Activity >>
In the copy, include no images. Reproduce the entries exactly.

Dataset content >>
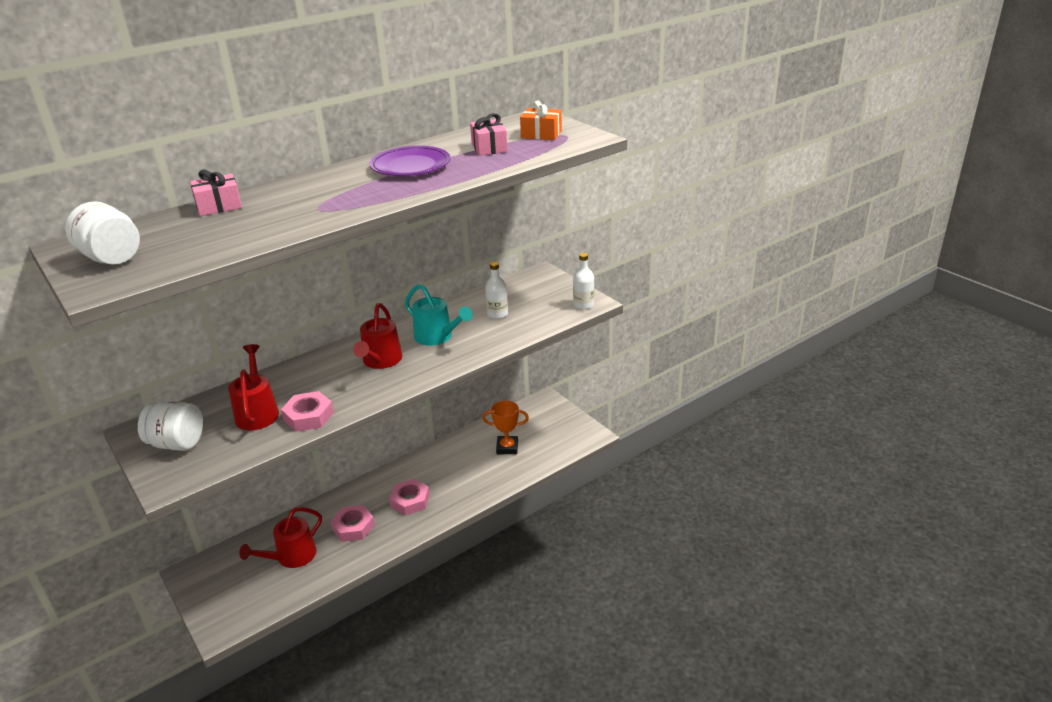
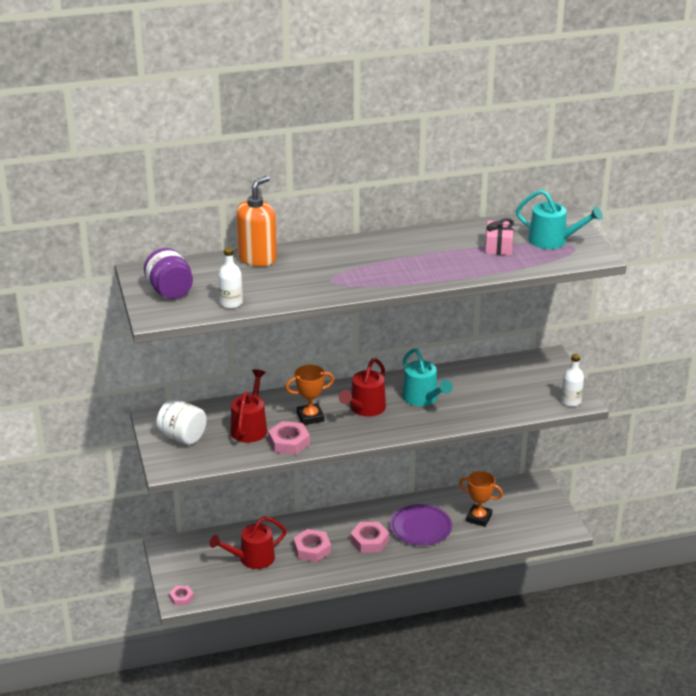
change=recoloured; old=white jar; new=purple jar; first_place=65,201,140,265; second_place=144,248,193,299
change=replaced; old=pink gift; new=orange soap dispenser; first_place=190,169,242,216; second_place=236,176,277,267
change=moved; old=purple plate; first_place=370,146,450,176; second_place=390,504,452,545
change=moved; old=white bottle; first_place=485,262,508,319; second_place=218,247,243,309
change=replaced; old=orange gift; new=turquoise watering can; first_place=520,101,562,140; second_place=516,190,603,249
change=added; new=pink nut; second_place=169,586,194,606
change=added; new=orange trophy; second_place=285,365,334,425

Result of this exercise >>
change=recoloured; old=white jar; new=purple jar; first_place=65,201,140,265; second_place=144,248,193,299
change=replaced; old=pink gift; new=orange soap dispenser; first_place=190,169,242,216; second_place=236,176,277,267
change=moved; old=purple plate; first_place=370,146,450,176; second_place=390,504,452,545
change=moved; old=white bottle; first_place=485,262,508,319; second_place=218,247,243,309
change=replaced; old=orange gift; new=turquoise watering can; first_place=520,101,562,140; second_place=516,190,603,249
change=added; new=pink nut; second_place=169,586,194,606
change=added; new=orange trophy; second_place=285,365,334,425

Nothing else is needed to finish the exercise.